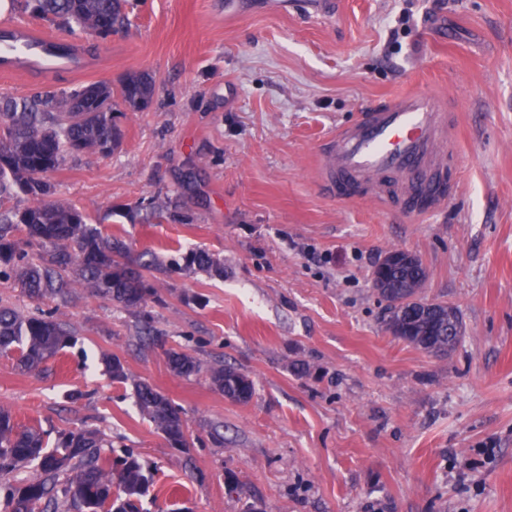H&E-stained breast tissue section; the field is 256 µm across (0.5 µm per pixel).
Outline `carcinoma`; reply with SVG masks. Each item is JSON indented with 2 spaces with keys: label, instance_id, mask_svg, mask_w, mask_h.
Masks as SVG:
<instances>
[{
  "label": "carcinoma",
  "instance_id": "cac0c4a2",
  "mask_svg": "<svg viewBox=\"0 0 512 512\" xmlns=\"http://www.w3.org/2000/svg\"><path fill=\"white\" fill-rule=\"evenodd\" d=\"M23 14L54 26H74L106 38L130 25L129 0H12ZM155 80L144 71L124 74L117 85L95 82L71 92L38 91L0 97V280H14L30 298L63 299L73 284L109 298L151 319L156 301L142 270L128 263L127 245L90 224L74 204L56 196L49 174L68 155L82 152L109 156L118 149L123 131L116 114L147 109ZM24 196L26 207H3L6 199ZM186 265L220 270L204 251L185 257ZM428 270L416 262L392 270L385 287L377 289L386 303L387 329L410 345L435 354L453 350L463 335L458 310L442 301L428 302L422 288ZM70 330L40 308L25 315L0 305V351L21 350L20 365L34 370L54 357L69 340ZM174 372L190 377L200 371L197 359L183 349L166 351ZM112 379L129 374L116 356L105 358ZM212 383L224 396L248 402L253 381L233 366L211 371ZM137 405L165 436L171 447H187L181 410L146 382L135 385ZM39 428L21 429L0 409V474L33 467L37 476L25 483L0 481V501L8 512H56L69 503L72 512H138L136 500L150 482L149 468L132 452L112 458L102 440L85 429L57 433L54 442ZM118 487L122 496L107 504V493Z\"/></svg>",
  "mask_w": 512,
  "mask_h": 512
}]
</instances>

▬▬▬▬▬▬

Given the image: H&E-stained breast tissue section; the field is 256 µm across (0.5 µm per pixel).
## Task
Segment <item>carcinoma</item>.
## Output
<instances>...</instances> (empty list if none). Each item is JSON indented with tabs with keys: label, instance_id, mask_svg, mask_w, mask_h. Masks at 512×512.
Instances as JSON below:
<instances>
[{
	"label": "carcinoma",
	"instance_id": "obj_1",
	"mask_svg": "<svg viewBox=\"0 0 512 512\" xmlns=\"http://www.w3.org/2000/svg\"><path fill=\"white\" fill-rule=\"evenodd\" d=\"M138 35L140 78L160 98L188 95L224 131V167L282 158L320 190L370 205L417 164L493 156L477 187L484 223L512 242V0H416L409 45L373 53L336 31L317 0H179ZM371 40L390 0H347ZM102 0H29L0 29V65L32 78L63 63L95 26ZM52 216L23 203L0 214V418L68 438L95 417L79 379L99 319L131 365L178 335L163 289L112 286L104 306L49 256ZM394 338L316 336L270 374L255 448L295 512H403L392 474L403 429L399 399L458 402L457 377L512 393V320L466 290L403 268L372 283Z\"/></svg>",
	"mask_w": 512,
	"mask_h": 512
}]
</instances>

▬▬▬▬▬▬

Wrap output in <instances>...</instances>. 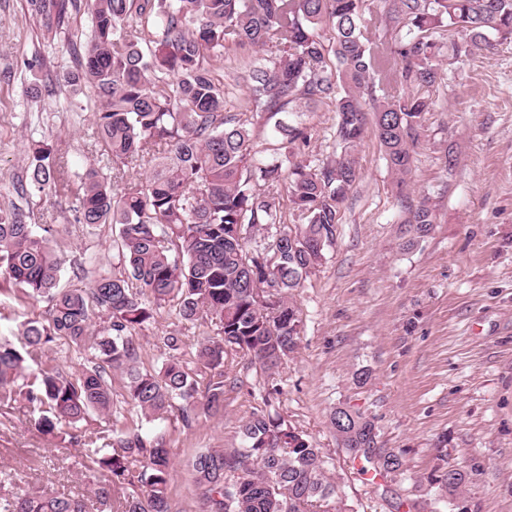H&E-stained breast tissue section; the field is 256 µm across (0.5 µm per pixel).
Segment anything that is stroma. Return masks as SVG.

▬▬▬▬▬▬

● REQUIREMENT:
Pull out each line of the listing that holds the string "Segment".

● EXERCISE ANSWER:
Segment <item>carcinoma</item>.
Segment anything that is stroma. Return masks as SVG.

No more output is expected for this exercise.